For this exercise, transcribe all the records below exactly.

*****

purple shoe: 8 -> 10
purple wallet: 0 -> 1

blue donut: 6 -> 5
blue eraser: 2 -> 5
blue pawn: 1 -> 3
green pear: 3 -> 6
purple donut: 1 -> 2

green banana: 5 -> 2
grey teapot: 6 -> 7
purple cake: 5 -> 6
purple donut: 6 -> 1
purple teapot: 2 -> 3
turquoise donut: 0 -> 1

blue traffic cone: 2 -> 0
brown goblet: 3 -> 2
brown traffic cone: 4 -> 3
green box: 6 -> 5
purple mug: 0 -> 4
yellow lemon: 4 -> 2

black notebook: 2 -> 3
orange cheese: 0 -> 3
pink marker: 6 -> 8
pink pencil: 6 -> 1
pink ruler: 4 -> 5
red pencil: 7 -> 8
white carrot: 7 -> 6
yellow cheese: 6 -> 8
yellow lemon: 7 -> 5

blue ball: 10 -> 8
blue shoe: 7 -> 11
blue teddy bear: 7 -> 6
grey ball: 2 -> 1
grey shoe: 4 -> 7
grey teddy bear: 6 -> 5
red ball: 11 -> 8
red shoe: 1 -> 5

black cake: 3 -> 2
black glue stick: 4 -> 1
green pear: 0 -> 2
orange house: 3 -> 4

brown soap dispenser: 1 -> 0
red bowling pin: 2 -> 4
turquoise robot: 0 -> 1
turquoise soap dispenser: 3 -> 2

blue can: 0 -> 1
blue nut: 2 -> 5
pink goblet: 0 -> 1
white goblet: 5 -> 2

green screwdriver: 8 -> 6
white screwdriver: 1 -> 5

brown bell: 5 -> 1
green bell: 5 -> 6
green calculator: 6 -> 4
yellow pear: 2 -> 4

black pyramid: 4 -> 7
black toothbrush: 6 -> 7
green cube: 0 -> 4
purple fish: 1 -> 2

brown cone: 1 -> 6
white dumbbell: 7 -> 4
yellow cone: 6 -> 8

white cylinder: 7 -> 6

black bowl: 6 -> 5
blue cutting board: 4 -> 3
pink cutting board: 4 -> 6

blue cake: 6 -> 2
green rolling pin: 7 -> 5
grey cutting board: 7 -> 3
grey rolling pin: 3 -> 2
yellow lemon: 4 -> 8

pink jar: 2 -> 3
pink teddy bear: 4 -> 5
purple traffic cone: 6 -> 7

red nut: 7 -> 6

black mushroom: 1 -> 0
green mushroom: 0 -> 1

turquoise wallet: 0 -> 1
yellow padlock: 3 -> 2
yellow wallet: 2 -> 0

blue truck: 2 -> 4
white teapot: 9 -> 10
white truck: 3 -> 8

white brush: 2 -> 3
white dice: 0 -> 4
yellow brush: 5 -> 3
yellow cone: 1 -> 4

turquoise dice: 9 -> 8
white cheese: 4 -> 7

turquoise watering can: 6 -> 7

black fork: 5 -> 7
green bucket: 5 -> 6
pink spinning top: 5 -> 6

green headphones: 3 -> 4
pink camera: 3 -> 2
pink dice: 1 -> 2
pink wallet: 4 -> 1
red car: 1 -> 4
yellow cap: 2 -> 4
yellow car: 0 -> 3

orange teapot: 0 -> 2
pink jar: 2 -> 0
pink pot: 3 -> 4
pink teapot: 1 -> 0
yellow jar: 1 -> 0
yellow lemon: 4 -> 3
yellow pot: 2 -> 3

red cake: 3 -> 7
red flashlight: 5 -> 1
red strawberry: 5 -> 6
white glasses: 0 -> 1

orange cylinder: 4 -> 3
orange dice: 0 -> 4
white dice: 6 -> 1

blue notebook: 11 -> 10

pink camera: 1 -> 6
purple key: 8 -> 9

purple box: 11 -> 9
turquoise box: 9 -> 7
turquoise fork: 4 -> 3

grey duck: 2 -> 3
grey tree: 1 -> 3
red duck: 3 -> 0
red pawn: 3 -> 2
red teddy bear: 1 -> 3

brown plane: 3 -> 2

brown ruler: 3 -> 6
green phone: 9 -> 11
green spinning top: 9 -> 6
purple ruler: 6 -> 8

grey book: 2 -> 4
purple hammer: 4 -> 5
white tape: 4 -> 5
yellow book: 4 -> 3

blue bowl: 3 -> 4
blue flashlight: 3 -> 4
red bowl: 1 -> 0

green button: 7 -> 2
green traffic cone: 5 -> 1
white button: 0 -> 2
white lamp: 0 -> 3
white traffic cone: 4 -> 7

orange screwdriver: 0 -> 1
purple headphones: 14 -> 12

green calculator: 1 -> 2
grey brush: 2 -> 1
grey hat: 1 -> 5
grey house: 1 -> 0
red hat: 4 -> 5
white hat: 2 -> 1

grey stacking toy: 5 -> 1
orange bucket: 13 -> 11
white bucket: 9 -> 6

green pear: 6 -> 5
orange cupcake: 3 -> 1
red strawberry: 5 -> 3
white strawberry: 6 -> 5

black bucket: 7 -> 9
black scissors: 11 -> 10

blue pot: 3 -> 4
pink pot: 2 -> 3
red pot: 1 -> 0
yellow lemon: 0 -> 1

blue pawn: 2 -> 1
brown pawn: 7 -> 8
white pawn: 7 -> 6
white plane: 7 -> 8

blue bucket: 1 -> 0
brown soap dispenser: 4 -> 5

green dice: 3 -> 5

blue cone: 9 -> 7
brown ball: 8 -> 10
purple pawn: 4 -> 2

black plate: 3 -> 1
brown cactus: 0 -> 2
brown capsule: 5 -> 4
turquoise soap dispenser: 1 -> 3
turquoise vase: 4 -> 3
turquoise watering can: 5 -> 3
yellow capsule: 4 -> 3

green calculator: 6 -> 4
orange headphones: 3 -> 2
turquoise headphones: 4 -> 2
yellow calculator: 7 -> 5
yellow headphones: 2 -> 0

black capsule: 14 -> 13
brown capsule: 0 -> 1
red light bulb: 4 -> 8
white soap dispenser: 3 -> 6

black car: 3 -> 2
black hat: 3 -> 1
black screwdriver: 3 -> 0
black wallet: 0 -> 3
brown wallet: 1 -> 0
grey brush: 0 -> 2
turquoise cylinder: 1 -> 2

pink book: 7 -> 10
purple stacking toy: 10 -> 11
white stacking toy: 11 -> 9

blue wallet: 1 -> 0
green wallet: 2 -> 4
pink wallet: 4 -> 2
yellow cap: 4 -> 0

*****

**Response:**
purple shoe: 8 -> 10
purple wallet: 0 -> 1

blue donut: 6 -> 5
blue eraser: 2 -> 5
blue pawn: 1 -> 3
green pear: 3 -> 6
purple donut: 1 -> 2

green banana: 5 -> 2
grey teapot: 6 -> 7
purple cake: 5 -> 6
purple donut: 6 -> 1
purple teapot: 2 -> 3
turquoise donut: 0 -> 1

blue traffic cone: 2 -> 0
brown goblet: 3 -> 2
brown traffic cone: 4 -> 3
green box: 6 -> 5
purple mug: 0 -> 4
yellow lemon: 4 -> 2

black notebook: 2 -> 3
orange cheese: 0 -> 3
pink marker: 6 -> 8
pink pencil: 6 -> 1
pink ruler: 4 -> 5
red pencil: 7 -> 8
white carrot: 7 -> 6
yellow cheese: 6 -> 8
yellow lemon: 7 -> 5

blue ball: 10 -> 8
blue shoe: 7 -> 11
blue teddy bear: 7 -> 6
grey ball: 2 -> 1
grey shoe: 4 -> 7
grey teddy bear: 6 -> 5
red ball: 11 -> 8
red shoe: 1 -> 5

black cake: 3 -> 2
black glue stick: 4 -> 1
green pear: 0 -> 2
orange house: 3 -> 4

brown soap dispenser: 1 -> 0
red bowling pin: 2 -> 4
turquoise robot: 0 -> 1
turquoise soap dispenser: 3 -> 2

blue can: 0 -> 1
blue nut: 2 -> 5
pink goblet: 0 -> 1
white goblet: 5 -> 2

green screwdriver: 8 -> 6
white screwdriver: 1 -> 5

brown bell: 5 -> 1
green bell: 5 -> 6
green calculator: 6 -> 4
yellow pear: 2 -> 4

black pyramid: 4 -> 7
black toothbrush: 6 -> 7
green cube: 0 -> 4
purple fish: 1 -> 2

brown cone: 1 -> 6
white dumbbell: 7 -> 4
yellow cone: 6 -> 8

white cylinder: 7 -> 6

black bowl: 6 -> 5
blue cutting board: 4 -> 3
pink cutting board: 4 -> 6

blue cake: 6 -> 2
green rolling pin: 7 -> 5
grey cutting board: 7 -> 3
grey rolling pin: 3 -> 2
yellow lemon: 4 -> 8

pink jar: 2 -> 3
pink teddy bear: 4 -> 5
purple traffic cone: 6 -> 7

red nut: 7 -> 6

black mushroom: 1 -> 0
green mushroom: 0 -> 1

turquoise wallet: 0 -> 1
yellow padlock: 3 -> 2
yellow wallet: 2 -> 0

blue truck: 2 -> 4
white teapot: 9 -> 10
white truck: 3 -> 8

white brush: 2 -> 3
white dice: 0 -> 4
yellow brush: 5 -> 3
yellow cone: 1 -> 4

turquoise dice: 9 -> 8
white cheese: 4 -> 7

turquoise watering can: 6 -> 7

black fork: 5 -> 7
green bucket: 5 -> 6
pink spinning top: 5 -> 6

green headphones: 3 -> 4
pink camera: 3 -> 2
pink dice: 1 -> 2
pink wallet: 4 -> 1
red car: 1 -> 4
yellow cap: 2 -> 4
yellow car: 0 -> 3

orange teapot: 0 -> 2
pink jar: 2 -> 0
pink pot: 3 -> 4
pink teapot: 1 -> 0
yellow jar: 1 -> 0
yellow lemon: 4 -> 3
yellow pot: 2 -> 3

red cake: 3 -> 7
red flashlight: 5 -> 1
red strawberry: 5 -> 6
white glasses: 0 -> 1

orange cylinder: 4 -> 3
orange dice: 0 -> 4
white dice: 6 -> 1

blue notebook: 11 -> 10

pink camera: 1 -> 6
purple key: 8 -> 9

purple box: 11 -> 9
turquoise box: 9 -> 7
turquoise fork: 4 -> 3

grey duck: 2 -> 3
grey tree: 1 -> 3
red duck: 3 -> 0
red pawn: 3 -> 2
red teddy bear: 1 -> 3

brown plane: 3 -> 2

brown ruler: 3 -> 6
green phone: 9 -> 11
green spinning top: 9 -> 6
purple ruler: 6 -> 8

grey book: 2 -> 4
purple hammer: 4 -> 5
white tape: 4 -> 5
yellow book: 4 -> 3

blue bowl: 3 -> 4
blue flashlight: 3 -> 4
red bowl: 1 -> 0

green button: 7 -> 2
green traffic cone: 5 -> 1
white button: 0 -> 2
white lamp: 0 -> 3
white traffic cone: 4 -> 7

orange screwdriver: 0 -> 1
purple headphones: 14 -> 12

green calculator: 1 -> 2
grey brush: 2 -> 1
grey hat: 1 -> 5
grey house: 1 -> 0
red hat: 4 -> 5
white hat: 2 -> 1

grey stacking toy: 5 -> 1
orange bucket: 13 -> 11
white bucket: 9 -> 6

green pear: 6 -> 5
orange cupcake: 3 -> 1
red strawberry: 5 -> 3
white strawberry: 6 -> 5

black bucket: 7 -> 9
black scissors: 11 -> 10

blue pot: 3 -> 4
pink pot: 2 -> 3
red pot: 1 -> 0
yellow lemon: 0 -> 1

blue pawn: 2 -> 1
brown pawn: 7 -> 8
white pawn: 7 -> 6
white plane: 7 -> 8

blue bucket: 1 -> 0
brown soap dispenser: 4 -> 5

green dice: 3 -> 5

blue cone: 9 -> 7
brown ball: 8 -> 10
purple pawn: 4 -> 2

black plate: 3 -> 1
brown cactus: 0 -> 2
brown capsule: 5 -> 4
turquoise soap dispenser: 1 -> 3
turquoise vase: 4 -> 3
turquoise watering can: 5 -> 3
yellow capsule: 4 -> 3

green calculator: 6 -> 4
orange headphones: 3 -> 2
turquoise headphones: 4 -> 2
yellow calculator: 7 -> 5
yellow headphones: 2 -> 0

black capsule: 14 -> 13
brown capsule: 0 -> 1
red light bulb: 4 -> 8
white soap dispenser: 3 -> 6

black car: 3 -> 2
black hat: 3 -> 1
black screwdriver: 3 -> 0
black wallet: 0 -> 3
brown wallet: 1 -> 0
grey brush: 0 -> 2
turquoise cylinder: 1 -> 2

pink book: 7 -> 10
purple stacking toy: 10 -> 11
white stacking toy: 11 -> 9

blue wallet: 1 -> 0
green wallet: 2 -> 4
pink wallet: 4 -> 2
yellow cap: 4 -> 0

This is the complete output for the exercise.